> Required action: Exact copies of all the lines below are needed, without the pictures.
******************************
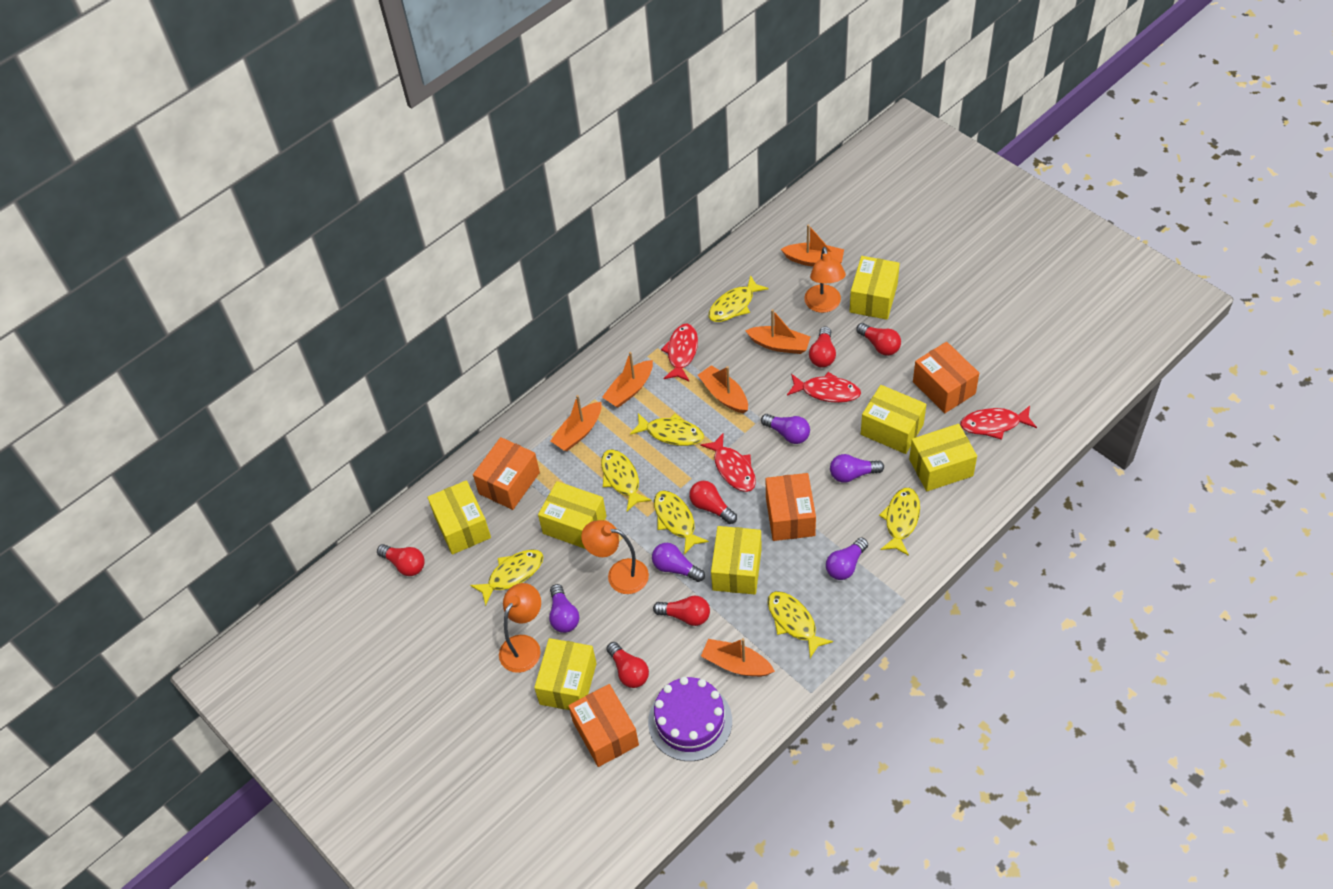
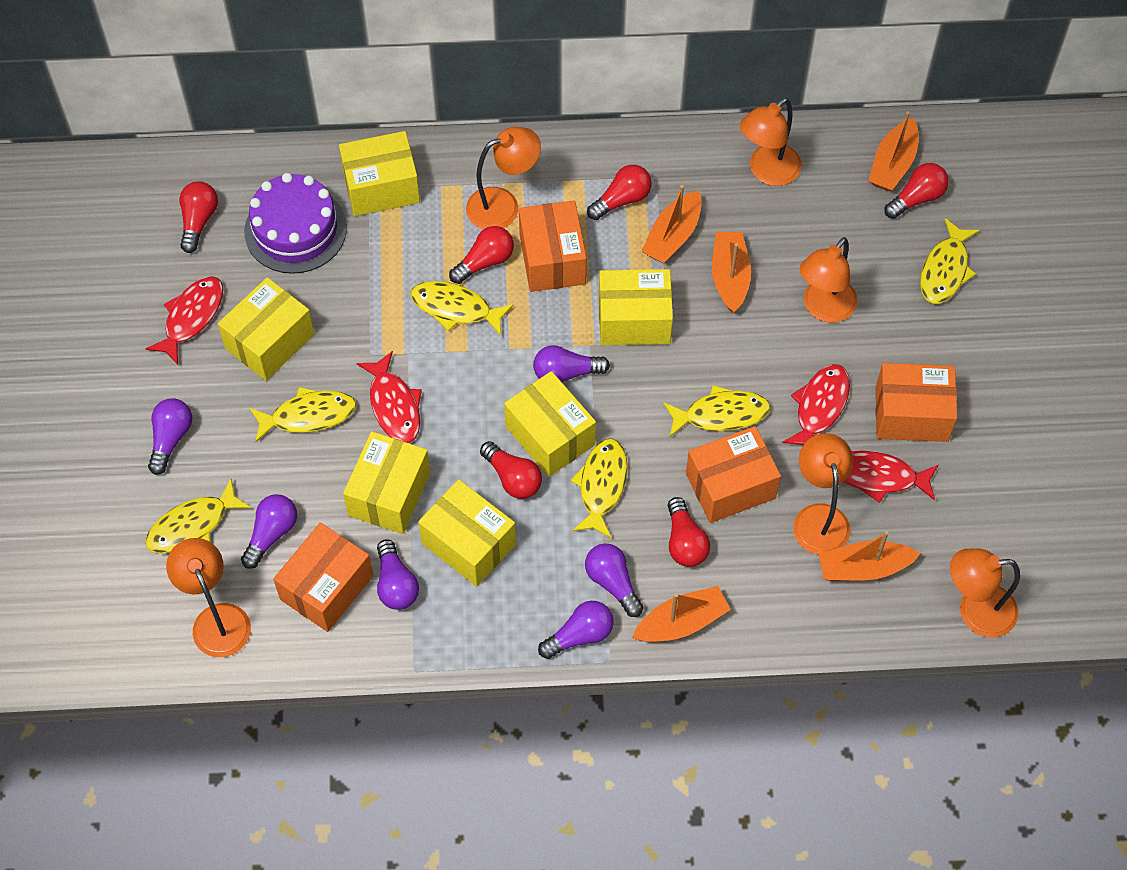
orange boat: 6 -> 5
orange lamp: 3 -> 6
purple light bulb: 5 -> 6
yellow box: 7 -> 6
yellow fish: 7 -> 6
******************************
> Your response:
orange boat: 6 -> 5
orange lamp: 3 -> 6
purple light bulb: 5 -> 6
yellow box: 7 -> 6
yellow fish: 7 -> 6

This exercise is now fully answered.